[Stored data]
#####

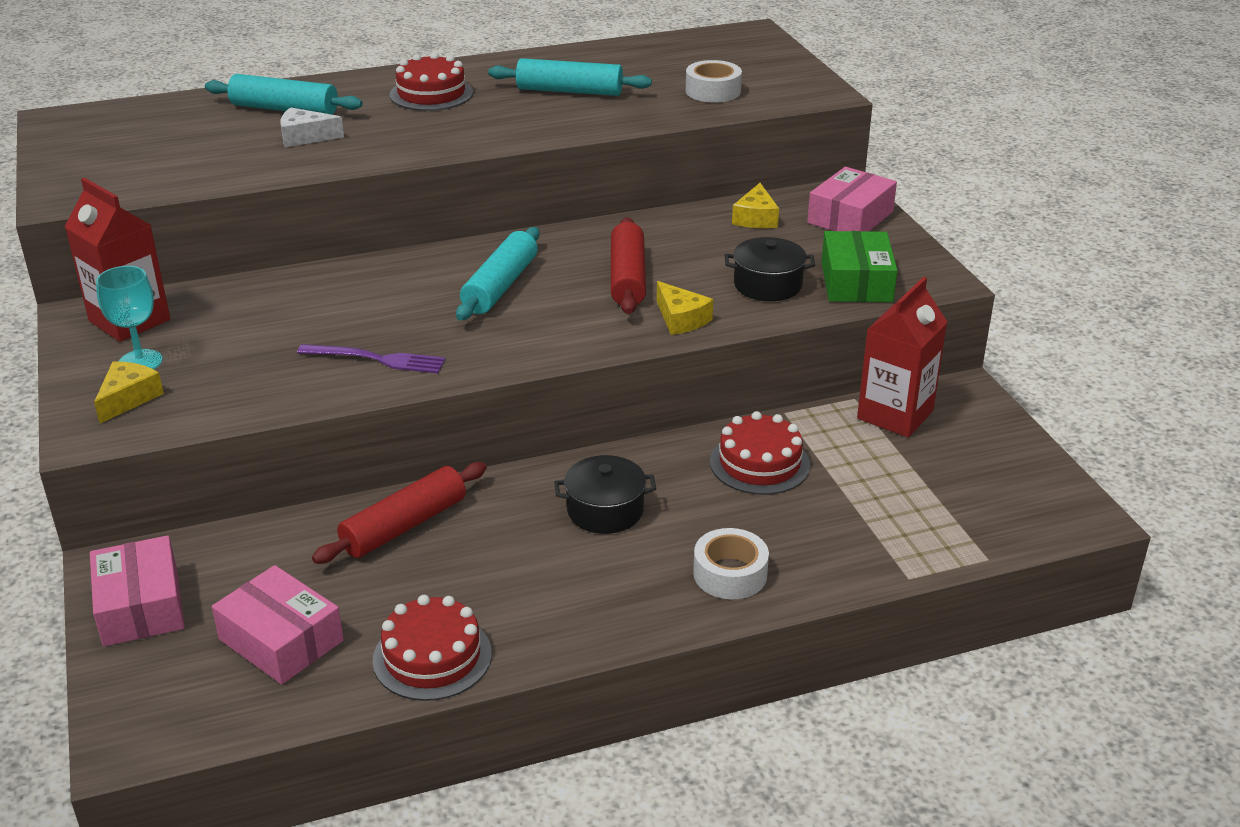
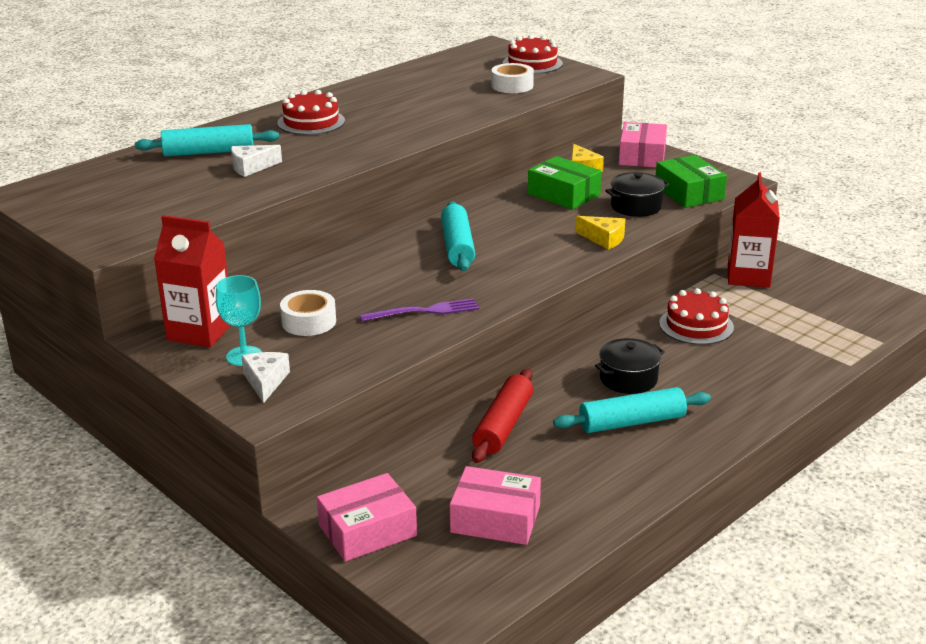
camera: 25 degrees left, 5 degrees down
(128, 398) = (266, 381): yellow cheese -> white cheese
(141, 606) = (367, 530): pink box -> pink box turned 75 degrees counterclockwise
(432, 657) = (610, 496): red cake -> red cake (532, 63)
(569, 91) = (411, 103): turquoise rolling pin -> turquoise rolling pin (631, 422)
(627, 278) = (539, 222): red rolling pin -> none
(696, 247) = (563, 194): none -> green box
(730, 574) = (745, 393): white tape -> white tape (309, 321)

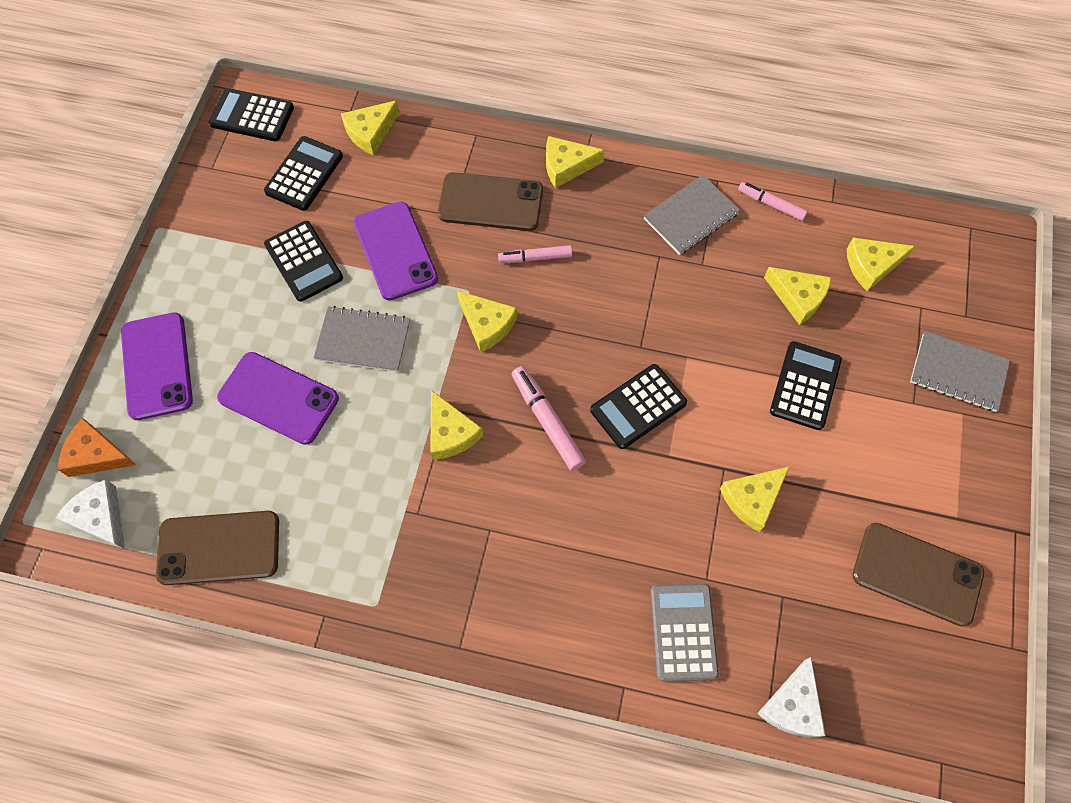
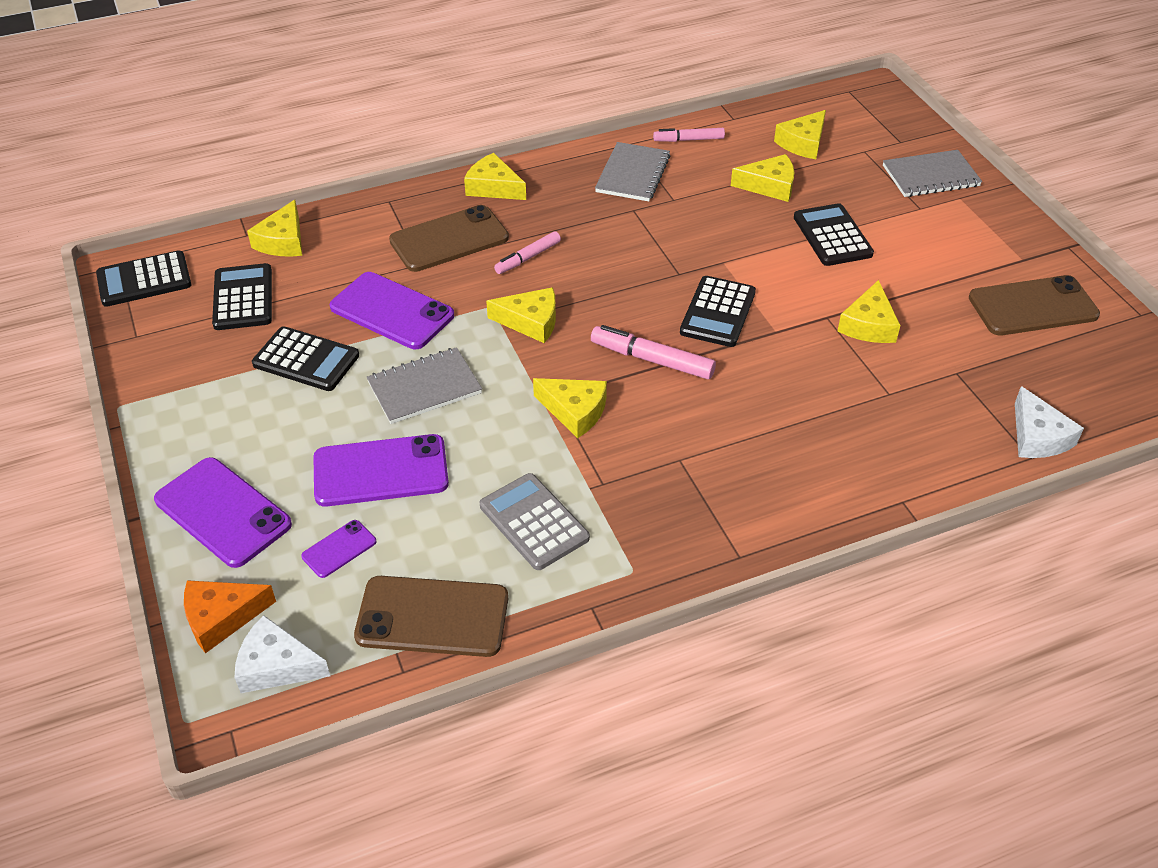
camera: 35 degrees left, 20 degrees down
(204, 448) = (339, 549): none -> purple phone
(219, 548) = (432, 617): brown phone -> brown phone turned 45 degrees clockwise
(566, 166) = (493, 187): yellow cheese -> yellow cheese turned 75 degrees clockwise
(683, 632) = (908, 437): grey calculator -> grey calculator (534, 522)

#####

Gather up the lines containing the word "rolling" from these records and copy them.

(569, 91) = (411, 103): turquoise rolling pin -> turquoise rolling pin (631, 422)
(627, 278) = (539, 222): red rolling pin -> none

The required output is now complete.